» **Task instructions**
Transcribe the records in their entirety, exactly as given.

[Records drawn from a dataset]
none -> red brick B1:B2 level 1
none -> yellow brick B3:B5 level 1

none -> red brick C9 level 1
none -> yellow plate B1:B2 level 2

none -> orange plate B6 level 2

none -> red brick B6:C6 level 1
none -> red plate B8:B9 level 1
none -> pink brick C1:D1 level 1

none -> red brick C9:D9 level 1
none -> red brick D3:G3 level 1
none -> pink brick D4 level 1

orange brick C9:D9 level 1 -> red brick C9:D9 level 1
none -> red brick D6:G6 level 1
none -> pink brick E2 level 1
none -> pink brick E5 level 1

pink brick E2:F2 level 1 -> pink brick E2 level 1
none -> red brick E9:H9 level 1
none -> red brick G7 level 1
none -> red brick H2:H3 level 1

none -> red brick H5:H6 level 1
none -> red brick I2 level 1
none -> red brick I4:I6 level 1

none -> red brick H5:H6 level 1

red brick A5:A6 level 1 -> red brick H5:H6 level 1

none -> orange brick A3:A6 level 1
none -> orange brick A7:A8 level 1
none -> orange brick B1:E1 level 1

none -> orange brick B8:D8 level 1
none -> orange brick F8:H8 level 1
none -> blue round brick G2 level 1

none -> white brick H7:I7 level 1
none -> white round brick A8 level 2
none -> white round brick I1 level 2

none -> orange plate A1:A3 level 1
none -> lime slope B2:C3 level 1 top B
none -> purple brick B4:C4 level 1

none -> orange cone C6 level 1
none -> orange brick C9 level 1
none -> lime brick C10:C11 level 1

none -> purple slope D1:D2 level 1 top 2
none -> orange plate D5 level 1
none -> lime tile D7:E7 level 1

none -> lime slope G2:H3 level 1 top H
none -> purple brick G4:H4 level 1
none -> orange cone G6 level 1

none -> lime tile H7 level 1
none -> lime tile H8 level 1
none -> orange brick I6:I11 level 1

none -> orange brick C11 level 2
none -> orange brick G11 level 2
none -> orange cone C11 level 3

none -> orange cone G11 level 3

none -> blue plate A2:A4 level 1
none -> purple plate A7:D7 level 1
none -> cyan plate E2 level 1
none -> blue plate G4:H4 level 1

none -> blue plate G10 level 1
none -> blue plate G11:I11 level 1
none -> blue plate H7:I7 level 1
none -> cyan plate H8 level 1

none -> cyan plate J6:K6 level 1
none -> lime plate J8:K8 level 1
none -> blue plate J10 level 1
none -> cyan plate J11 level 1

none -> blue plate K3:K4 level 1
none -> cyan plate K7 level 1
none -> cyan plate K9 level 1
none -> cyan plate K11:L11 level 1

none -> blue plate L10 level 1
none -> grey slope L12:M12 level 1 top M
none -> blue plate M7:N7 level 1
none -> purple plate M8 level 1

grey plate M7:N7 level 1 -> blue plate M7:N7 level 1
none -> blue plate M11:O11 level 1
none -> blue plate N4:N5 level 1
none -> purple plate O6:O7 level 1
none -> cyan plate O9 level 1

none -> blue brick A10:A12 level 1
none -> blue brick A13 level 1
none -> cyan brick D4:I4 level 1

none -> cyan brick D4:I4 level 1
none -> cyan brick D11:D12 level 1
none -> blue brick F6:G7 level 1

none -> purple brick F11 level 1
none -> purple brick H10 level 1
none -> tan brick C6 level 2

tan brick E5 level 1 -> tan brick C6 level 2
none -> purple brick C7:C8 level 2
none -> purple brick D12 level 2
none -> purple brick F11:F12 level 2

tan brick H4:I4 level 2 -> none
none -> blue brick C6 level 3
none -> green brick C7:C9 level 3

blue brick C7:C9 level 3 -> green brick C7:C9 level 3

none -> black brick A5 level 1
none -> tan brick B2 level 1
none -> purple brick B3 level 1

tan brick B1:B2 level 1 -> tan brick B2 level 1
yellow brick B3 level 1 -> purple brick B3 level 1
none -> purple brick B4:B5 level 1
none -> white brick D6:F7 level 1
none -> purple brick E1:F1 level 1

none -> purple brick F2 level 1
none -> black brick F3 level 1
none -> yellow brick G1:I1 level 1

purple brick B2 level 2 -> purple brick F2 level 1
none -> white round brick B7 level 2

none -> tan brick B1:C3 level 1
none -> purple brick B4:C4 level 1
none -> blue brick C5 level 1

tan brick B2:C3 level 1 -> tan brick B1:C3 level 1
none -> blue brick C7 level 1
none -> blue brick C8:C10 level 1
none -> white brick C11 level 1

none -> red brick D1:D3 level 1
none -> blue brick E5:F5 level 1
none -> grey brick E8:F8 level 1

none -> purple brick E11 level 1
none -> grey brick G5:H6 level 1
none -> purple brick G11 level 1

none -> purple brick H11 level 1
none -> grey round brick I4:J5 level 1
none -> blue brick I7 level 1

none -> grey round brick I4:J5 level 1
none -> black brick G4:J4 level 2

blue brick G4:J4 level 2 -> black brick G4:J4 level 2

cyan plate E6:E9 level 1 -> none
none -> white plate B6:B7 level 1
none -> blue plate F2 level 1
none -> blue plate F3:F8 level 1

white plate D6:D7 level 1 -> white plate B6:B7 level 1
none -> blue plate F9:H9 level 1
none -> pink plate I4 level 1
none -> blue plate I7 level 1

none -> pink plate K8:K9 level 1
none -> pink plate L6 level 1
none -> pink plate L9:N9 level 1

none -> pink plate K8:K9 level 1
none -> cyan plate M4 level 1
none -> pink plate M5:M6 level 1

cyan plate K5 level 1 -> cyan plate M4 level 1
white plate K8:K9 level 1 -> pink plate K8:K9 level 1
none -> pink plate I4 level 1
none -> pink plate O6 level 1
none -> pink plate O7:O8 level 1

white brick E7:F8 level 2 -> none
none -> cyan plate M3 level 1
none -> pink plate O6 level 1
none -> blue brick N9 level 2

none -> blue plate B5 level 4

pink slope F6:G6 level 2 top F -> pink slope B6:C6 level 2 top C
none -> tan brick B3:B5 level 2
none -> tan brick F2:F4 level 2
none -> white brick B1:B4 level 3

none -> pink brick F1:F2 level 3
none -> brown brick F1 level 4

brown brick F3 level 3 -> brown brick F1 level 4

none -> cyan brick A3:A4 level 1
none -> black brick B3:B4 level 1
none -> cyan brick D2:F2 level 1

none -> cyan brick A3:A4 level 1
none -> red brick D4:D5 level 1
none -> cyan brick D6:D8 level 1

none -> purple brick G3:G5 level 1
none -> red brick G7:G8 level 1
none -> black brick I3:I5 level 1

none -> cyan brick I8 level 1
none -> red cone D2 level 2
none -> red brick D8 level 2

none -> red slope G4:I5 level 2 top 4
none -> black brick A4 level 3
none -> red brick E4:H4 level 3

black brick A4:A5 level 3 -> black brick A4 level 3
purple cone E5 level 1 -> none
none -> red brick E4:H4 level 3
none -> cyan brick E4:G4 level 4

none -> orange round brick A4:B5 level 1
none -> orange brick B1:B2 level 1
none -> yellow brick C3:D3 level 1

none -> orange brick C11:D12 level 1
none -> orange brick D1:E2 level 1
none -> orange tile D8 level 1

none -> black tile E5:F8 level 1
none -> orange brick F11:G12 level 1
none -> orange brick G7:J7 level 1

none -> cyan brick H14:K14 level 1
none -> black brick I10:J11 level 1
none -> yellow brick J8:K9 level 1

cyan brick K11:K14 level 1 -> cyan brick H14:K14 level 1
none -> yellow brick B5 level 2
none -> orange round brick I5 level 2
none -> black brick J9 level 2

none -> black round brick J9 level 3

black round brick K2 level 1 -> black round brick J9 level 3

» **Reply to the exercise**
none -> red brick B1:B2 level 1
none -> yellow brick B3:B5 level 1

none -> red brick C9 level 1
none -> yellow plate B1:B2 level 2

none -> orange plate B6 level 2

none -> red brick B6:C6 level 1
none -> red plate B8:B9 level 1
none -> pink brick C1:D1 level 1

none -> red brick C9:D9 level 1
none -> red brick D3:G3 level 1
none -> pink brick D4 level 1

orange brick C9:D9 level 1 -> red brick C9:D9 level 1
none -> red brick D6:G6 level 1
none -> pink brick E2 level 1
none -> pink brick E5 level 1

pink brick E2:F2 level 1 -> pink brick E2 level 1
none -> red brick E9:H9 level 1
none -> red brick G7 level 1
none -> red brick H2:H3 level 1

none -> red brick H5:H6 level 1
none -> red brick I2 level 1
none -> red brick I4:I6 level 1

none -> red brick H5:H6 level 1

red brick A5:A6 level 1 -> red brick H5:H6 level 1

none -> orange brick A3:A6 level 1
none -> orange brick A7:A8 level 1
none -> orange brick B1:E1 level 1

none -> orange brick B8:D8 level 1
none -> orange brick F8:H8 level 1
none -> blue round brick G2 level 1

none -> white brick H7:I7 level 1
none -> white round brick A8 level 2
none -> white round brick I1 level 2

none -> orange plate A1:A3 level 1
none -> lime slope B2:C3 level 1 top B
none -> purple brick B4:C4 level 1

none -> orange cone C6 level 1
none -> orange brick C9 level 1
none -> lime brick C10:C11 level 1

none -> purple slope D1:D2 level 1 top 2
none -> orange plate D5 level 1
none -> lime tile D7:E7 level 1

none -> lime slope G2:H3 level 1 top H
none -> purple brick G4:H4 level 1
none -> orange cone G6 level 1

none -> lime tile H7 level 1
none -> lime tile H8 level 1
none -> orange brick I6:I11 level 1

none -> orange brick C11 level 2
none -> orange brick G11 level 2
none -> orange cone C11 level 3

none -> orange cone G11 level 3

none -> blue plate A2:A4 level 1
none -> purple plate A7:D7 level 1
none -> cyan plate E2 level 1
none -> blue plate G4:H4 level 1

none -> blue plate G10 level 1
none -> blue plate G11:I11 level 1
none -> blue plate H7:I7 level 1
none -> cyan plate H8 level 1

none -> cyan plate J6:K6 level 1
none -> lime plate J8:K8 level 1
none -> blue plate J10 level 1
none -> cyan plate J11 level 1

none -> blue plate K3:K4 level 1
none -> cyan plate K7 level 1
none -> cyan plate K9 level 1
none -> cyan plate K11:L11 level 1

none -> blue plate L10 level 1
none -> grey slope L12:M12 level 1 top M
none -> blue plate M7:N7 level 1
none -> purple plate M8 level 1

grey plate M7:N7 level 1 -> blue plate M7:N7 level 1
none -> blue plate M11:O11 level 1
none -> blue plate N4:N5 level 1
none -> purple plate O6:O7 level 1
none -> cyan plate O9 level 1

none -> blue brick A10:A12 level 1
none -> blue brick A13 level 1
none -> cyan brick D4:I4 level 1

none -> cyan brick D4:I4 level 1
none -> cyan brick D11:D12 level 1
none -> blue brick F6:G7 level 1

none -> purple brick F11 level 1
none -> purple brick H10 level 1
none -> tan brick C6 level 2

tan brick E5 level 1 -> tan brick C6 level 2
none -> purple brick C7:C8 level 2
none -> purple brick D12 level 2
none -> purple brick F11:F12 level 2

tan brick H4:I4 level 2 -> none
none -> blue brick C6 level 3
none -> green brick C7:C9 level 3

blue brick C7:C9 level 3 -> green brick C7:C9 level 3

none -> black brick A5 level 1
none -> tan brick B2 level 1
none -> purple brick B3 level 1

tan brick B1:B2 level 1 -> tan brick B2 level 1
yellow brick B3 level 1 -> purple brick B3 level 1
none -> purple brick B4:B5 level 1
none -> white brick D6:F7 level 1
none -> purple brick E1:F1 level 1

none -> purple brick F2 level 1
none -> black brick F3 level 1
none -> yellow brick G1:I1 level 1

purple brick B2 level 2 -> purple brick F2 level 1
none -> white round brick B7 level 2

none -> tan brick B1:C3 level 1
none -> purple brick B4:C4 level 1
none -> blue brick C5 level 1

tan brick B2:C3 level 1 -> tan brick B1:C3 level 1
none -> blue brick C7 level 1
none -> blue brick C8:C10 level 1
none -> white brick C11 level 1

none -> red brick D1:D3 level 1
none -> blue brick E5:F5 level 1
none -> grey brick E8:F8 level 1

none -> purple brick E11 level 1
none -> grey brick G5:H6 level 1
none -> purple brick G11 level 1

none -> purple brick H11 level 1
none -> grey round brick I4:J5 level 1
none -> blue brick I7 level 1

none -> grey round brick I4:J5 level 1
none -> black brick G4:J4 level 2

blue brick G4:J4 level 2 -> black brick G4:J4 level 2

cyan plate E6:E9 level 1 -> none
none -> white plate B6:B7 level 1
none -> blue plate F2 level 1
none -> blue plate F3:F8 level 1

white plate D6:D7 level 1 -> white plate B6:B7 level 1
none -> blue plate F9:H9 level 1
none -> pink plate I4 level 1
none -> blue plate I7 level 1

none -> pink plate K8:K9 level 1
none -> pink plate L6 level 1
none -> pink plate L9:N9 level 1

none -> pink plate K8:K9 level 1
none -> cyan plate M4 level 1
none -> pink plate M5:M6 level 1

cyan plate K5 level 1 -> cyan plate M4 level 1
white plate K8:K9 level 1 -> pink plate K8:K9 level 1
none -> pink plate I4 level 1
none -> pink plate O6 level 1
none -> pink plate O7:O8 level 1

white brick E7:F8 level 2 -> none
none -> cyan plate M3 level 1
none -> pink plate O6 level 1
none -> blue brick N9 level 2

none -> blue plate B5 level 4

pink slope F6:G6 level 2 top F -> pink slope B6:C6 level 2 top C
none -> tan brick B3:B5 level 2
none -> tan brick F2:F4 level 2
none -> white brick B1:B4 level 3

none -> pink brick F1:F2 level 3
none -> brown brick F1 level 4

brown brick F3 level 3 -> brown brick F1 level 4

none -> cyan brick A3:A4 level 1
none -> black brick B3:B4 level 1
none -> cyan brick D2:F2 level 1

none -> cyan brick A3:A4 level 1
none -> red brick D4:D5 level 1
none -> cyan brick D6:D8 level 1

none -> purple brick G3:G5 level 1
none -> red brick G7:G8 level 1
none -> black brick I3:I5 level 1

none -> cyan brick I8 level 1
none -> red cone D2 level 2
none -> red brick D8 level 2

none -> red slope G4:I5 level 2 top 4
none -> black brick A4 level 3
none -> red brick E4:H4 level 3

black brick A4:A5 level 3 -> black brick A4 level 3
purple cone E5 level 1 -> none
none -> red brick E4:H4 level 3
none -> cyan brick E4:G4 level 4

none -> orange round brick A4:B5 level 1
none -> orange brick B1:B2 level 1
none -> yellow brick C3:D3 level 1

none -> orange brick C11:D12 level 1
none -> orange brick D1:E2 level 1
none -> orange tile D8 level 1

none -> black tile E5:F8 level 1
none -> orange brick F11:G12 level 1
none -> orange brick G7:J7 level 1

none -> cyan brick H14:K14 level 1
none -> black brick I10:J11 level 1
none -> yellow brick J8:K9 level 1

cyan brick K11:K14 level 1 -> cyan brick H14:K14 level 1
none -> yellow brick B5 level 2
none -> orange round brick I5 level 2
none -> black brick J9 level 2

none -> black round brick J9 level 3

black round brick K2 level 1 -> black round brick J9 level 3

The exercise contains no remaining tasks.